[Task to carry out] Restate the whole listing exactly.

[Records for the task]

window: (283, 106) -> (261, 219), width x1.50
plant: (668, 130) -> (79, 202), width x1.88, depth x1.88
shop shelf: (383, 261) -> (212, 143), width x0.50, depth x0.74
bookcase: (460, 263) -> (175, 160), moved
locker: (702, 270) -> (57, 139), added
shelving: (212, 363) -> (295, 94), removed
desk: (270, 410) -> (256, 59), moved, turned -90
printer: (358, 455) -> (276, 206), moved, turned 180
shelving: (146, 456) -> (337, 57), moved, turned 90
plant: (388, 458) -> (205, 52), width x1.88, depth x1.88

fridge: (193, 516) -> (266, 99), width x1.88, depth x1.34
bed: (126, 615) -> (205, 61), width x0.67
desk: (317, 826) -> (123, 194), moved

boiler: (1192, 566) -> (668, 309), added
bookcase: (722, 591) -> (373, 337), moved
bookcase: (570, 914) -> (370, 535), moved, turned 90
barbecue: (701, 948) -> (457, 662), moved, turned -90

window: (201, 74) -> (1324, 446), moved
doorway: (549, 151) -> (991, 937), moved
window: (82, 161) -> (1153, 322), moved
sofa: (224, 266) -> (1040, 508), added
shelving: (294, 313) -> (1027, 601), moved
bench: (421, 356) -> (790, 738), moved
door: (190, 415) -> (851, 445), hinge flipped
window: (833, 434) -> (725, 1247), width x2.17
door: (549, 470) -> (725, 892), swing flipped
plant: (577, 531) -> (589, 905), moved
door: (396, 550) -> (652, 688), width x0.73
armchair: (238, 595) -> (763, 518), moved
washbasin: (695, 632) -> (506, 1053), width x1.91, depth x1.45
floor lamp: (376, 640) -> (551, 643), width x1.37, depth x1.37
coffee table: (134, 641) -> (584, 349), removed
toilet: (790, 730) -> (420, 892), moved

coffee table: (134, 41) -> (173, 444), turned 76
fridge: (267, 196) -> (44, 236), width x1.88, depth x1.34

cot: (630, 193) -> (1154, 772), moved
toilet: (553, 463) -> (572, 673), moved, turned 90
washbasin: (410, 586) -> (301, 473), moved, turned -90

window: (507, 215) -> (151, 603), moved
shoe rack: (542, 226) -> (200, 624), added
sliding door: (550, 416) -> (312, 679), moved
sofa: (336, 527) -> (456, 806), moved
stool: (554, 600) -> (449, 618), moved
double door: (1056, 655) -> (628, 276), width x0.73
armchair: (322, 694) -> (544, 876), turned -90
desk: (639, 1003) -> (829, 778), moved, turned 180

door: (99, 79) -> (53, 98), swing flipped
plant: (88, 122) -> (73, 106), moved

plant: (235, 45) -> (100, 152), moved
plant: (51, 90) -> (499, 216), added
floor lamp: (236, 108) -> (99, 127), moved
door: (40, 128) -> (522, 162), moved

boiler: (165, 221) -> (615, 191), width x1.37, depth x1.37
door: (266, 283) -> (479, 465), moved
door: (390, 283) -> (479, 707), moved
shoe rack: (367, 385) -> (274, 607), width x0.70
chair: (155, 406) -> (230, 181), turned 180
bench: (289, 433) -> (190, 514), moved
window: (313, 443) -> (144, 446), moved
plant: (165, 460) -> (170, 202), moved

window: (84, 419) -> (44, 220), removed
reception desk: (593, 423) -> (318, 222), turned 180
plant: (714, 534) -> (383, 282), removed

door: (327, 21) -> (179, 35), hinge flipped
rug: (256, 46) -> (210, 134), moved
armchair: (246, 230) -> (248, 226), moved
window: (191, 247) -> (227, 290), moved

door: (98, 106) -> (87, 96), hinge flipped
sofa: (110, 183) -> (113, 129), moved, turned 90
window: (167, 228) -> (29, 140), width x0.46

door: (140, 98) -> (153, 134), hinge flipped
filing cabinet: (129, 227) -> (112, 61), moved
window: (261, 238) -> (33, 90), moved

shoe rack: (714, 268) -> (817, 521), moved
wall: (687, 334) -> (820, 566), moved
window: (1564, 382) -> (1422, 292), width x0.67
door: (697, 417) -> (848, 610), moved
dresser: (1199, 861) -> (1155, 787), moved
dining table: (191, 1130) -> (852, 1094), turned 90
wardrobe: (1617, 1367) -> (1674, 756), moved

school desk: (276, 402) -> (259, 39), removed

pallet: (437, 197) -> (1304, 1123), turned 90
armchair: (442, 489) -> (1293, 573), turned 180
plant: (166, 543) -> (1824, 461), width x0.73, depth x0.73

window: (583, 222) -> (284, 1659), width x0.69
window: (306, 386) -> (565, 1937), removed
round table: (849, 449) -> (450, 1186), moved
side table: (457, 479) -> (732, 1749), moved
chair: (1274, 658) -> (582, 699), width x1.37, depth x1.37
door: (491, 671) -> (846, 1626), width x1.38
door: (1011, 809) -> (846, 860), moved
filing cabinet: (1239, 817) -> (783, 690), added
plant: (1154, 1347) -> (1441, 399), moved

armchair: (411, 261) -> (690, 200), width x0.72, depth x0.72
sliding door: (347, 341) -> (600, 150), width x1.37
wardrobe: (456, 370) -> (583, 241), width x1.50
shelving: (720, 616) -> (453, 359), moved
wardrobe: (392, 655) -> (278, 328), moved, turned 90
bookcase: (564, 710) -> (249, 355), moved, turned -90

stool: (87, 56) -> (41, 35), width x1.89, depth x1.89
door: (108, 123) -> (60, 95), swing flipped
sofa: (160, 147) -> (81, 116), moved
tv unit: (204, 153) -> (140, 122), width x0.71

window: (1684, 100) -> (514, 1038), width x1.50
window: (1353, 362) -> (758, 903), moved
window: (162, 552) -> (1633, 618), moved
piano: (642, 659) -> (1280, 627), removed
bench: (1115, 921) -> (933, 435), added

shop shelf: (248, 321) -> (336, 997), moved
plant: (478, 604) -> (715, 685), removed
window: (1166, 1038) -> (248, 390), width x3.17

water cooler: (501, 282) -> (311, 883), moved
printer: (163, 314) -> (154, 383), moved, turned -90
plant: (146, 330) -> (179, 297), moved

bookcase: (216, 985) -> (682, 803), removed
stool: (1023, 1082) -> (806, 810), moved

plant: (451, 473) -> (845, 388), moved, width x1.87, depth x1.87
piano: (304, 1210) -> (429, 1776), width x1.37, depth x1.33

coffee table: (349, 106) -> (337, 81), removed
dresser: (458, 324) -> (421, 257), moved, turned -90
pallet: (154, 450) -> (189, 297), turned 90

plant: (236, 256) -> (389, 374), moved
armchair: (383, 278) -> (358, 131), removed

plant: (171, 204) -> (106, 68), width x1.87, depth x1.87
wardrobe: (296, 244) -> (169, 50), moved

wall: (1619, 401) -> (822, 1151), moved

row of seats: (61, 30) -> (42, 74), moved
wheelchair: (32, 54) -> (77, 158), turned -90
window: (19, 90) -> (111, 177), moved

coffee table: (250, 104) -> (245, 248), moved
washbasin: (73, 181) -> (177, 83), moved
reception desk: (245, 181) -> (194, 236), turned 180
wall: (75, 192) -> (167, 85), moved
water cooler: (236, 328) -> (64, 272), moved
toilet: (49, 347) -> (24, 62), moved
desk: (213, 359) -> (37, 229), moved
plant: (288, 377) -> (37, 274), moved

[Exercise solution]
window: (283, 106) -> (261, 219), width x1.50
plant: (668, 130) -> (79, 202), width x1.88, depth x1.88
shop shelf: (383, 261) -> (212, 143), width x0.50, depth x0.74
bookcase: (460, 263) -> (175, 160), moved
locker: (702, 270) -> (57, 139), added
shelving: (212, 363) -> (295, 94), removed
desk: (270, 410) -> (256, 59), moved, turned -90
printer: (358, 455) -> (276, 206), moved, turned 180
shelving: (146, 456) -> (337, 57), moved, turned 90
plant: (388, 458) -> (205, 52), width x1.88, depth x1.88

fridge: (193, 516) -> (266, 99), width x1.88, depth x1.34
bed: (126, 615) -> (205, 61), width x0.67
desk: (317, 826) -> (123, 194), moved

boiler: (1192, 566) -> (668, 309), added
bookcase: (722, 591) -> (373, 337), moved
bookcase: (570, 914) -> (370, 535), moved, turned 90
barbecue: (701, 948) -> (457, 662), moved, turned -90

window: (201, 74) -> (1324, 446), moved
doorway: (549, 151) -> (991, 937), moved
window: (82, 161) -> (1153, 322), moved
sofa: (224, 266) -> (1040, 508), added
shelving: (294, 313) -> (1027, 601), moved
bench: (421, 356) -> (790, 738), moved
door: (190, 415) -> (851, 445), hinge flipped
window: (833, 434) -> (725, 1247), width x2.17
door: (549, 470) -> (725, 892), swing flipped
plant: (577, 531) -> (589, 905), moved
door: (396, 550) -> (652, 688), width x0.73
armchair: (238, 595) -> (763, 518), moved
washbasin: (695, 632) -> (506, 1053), width x1.91, depth x1.45
floor lamp: (376, 640) -> (551, 643), width x1.37, depth x1.37
coffee table: (134, 641) -> (584, 349), removed
toilet: (790, 730) -> (420, 892), moved

coffee table: (134, 41) -> (173, 444), turned 76
fridge: (267, 196) -> (44, 236), width x1.88, depth x1.34

cot: (630, 193) -> (1154, 772), moved
toilet: (553, 463) -> (572, 673), moved, turned 90
washbasin: (410, 586) -> (301, 473), moved, turned -90

window: (507, 215) -> (151, 603), moved
shoe rack: (542, 226) -> (200, 624), added
sliding door: (550, 416) -> (312, 679), moved
sofa: (336, 527) -> (456, 806), moved
stool: (554, 600) -> (449, 618), moved
double door: (1056, 655) -> (628, 276), width x0.73
armchair: (322, 694) -> (544, 876), turned -90
desk: (639, 1003) -> (829, 778), moved, turned 180

door: (99, 79) -> (53, 98), swing flipped
plant: (88, 122) -> (73, 106), moved

plant: (235, 45) -> (100, 152), moved
plant: (51, 90) -> (499, 216), added
floor lamp: (236, 108) -> (99, 127), moved
door: (40, 128) -> (522, 162), moved

boiler: (165, 221) -> (615, 191), width x1.37, depth x1.37
door: (266, 283) -> (479, 465), moved
door: (390, 283) -> (479, 707), moved
shoe rack: (367, 385) -> (274, 607), width x0.70
chair: (155, 406) -> (230, 181), turned 180
bench: (289, 433) -> (190, 514), moved
window: (313, 443) -> (144, 446), moved
plant: (165, 460) -> (170, 202), moved

window: (84, 419) -> (44, 220), removed
reception desk: (593, 423) -> (318, 222), turned 180
plant: (714, 534) -> (383, 282), removed

door: (327, 21) -> (179, 35), hinge flipped
rug: (256, 46) -> (210, 134), moved
armchair: (246, 230) -> (248, 226), moved
window: (191, 247) -> (227, 290), moved

door: (98, 106) -> (87, 96), hinge flipped
sofa: (110, 183) -> (113, 129), moved, turned 90
window: (167, 228) -> (29, 140), width x0.46

door: (140, 98) -> (153, 134), hinge flipped
filing cabinet: (129, 227) -> (112, 61), moved
window: (261, 238) -> (33, 90), moved

shoe rack: (714, 268) -> (817, 521), moved
wall: (687, 334) -> (820, 566), moved
window: (1564, 382) -> (1422, 292), width x0.67
door: (697, 417) -> (848, 610), moved
dresser: (1199, 861) -> (1155, 787), moved
dining table: (191, 1130) -> (852, 1094), turned 90
wardrobe: (1617, 1367) -> (1674, 756), moved

school desk: (276, 402) -> (259, 39), removed

pallet: (437, 197) -> (1304, 1123), turned 90
armchair: (442, 489) -> (1293, 573), turned 180
plant: (166, 543) -> (1824, 461), width x0.73, depth x0.73

window: (583, 222) -> (284, 1659), width x0.69
window: (306, 386) -> (565, 1937), removed
round table: (849, 449) -> (450, 1186), moved
side table: (457, 479) -> (732, 1749), moved
chair: (1274, 658) -> (582, 699), width x1.37, depth x1.37
door: (491, 671) -> (846, 1626), width x1.38
door: (1011, 809) -> (846, 860), moved
filing cabinet: (1239, 817) -> (783, 690), added
plant: (1154, 1347) -> (1441, 399), moved

armchair: (411, 261) -> (690, 200), width x0.72, depth x0.72
sliding door: (347, 341) -> (600, 150), width x1.37
wardrobe: (456, 370) -> (583, 241), width x1.50
shelving: (720, 616) -> (453, 359), moved
wardrobe: (392, 655) -> (278, 328), moved, turned 90
bookcase: (564, 710) -> (249, 355), moved, turned -90

stool: (87, 56) -> (41, 35), width x1.89, depth x1.89
door: (108, 123) -> (60, 95), swing flipped
sofa: (160, 147) -> (81, 116), moved
tv unit: (204, 153) -> (140, 122), width x0.71

window: (1684, 100) -> (514, 1038), width x1.50
window: (1353, 362) -> (758, 903), moved
window: (162, 552) -> (1633, 618), moved
piano: (642, 659) -> (1280, 627), removed
bench: (1115, 921) -> (933, 435), added

shop shelf: (248, 321) -> (336, 997), moved
plant: (478, 604) -> (715, 685), removed
window: (1166, 1038) -> (248, 390), width x3.17

water cooler: (501, 282) -> (311, 883), moved
printer: (163, 314) -> (154, 383), moved, turned -90
plant: (146, 330) -> (179, 297), moved

bookcase: (216, 985) -> (682, 803), removed
stool: (1023, 1082) -> (806, 810), moved

plant: (451, 473) -> (845, 388), moved, width x1.87, depth x1.87
piano: (304, 1210) -> (429, 1776), width x1.37, depth x1.33

coffee table: (349, 106) -> (337, 81), removed
dresser: (458, 324) -> (421, 257), moved, turned -90
pallet: (154, 450) -> (189, 297), turned 90

plant: (236, 256) -> (389, 374), moved
armchair: (383, 278) -> (358, 131), removed

plant: (171, 204) -> (106, 68), width x1.87, depth x1.87
wardrobe: (296, 244) -> (169, 50), moved

wall: (1619, 401) -> (822, 1151), moved

row of seats: (61, 30) -> (42, 74), moved
wheelchair: (32, 54) -> (77, 158), turned -90
window: (19, 90) -> (111, 177), moved

coffee table: (250, 104) -> (245, 248), moved
washbasin: (73, 181) -> (177, 83), moved
reception desk: (245, 181) -> (194, 236), turned 180
wall: (75, 192) -> (167, 85), moved
water cooler: (236, 328) -> (64, 272), moved
toilet: (49, 347) -> (24, 62), moved
desk: (213, 359) -> (37, 229), moved
plant: (288, 377) -> (37, 274), moved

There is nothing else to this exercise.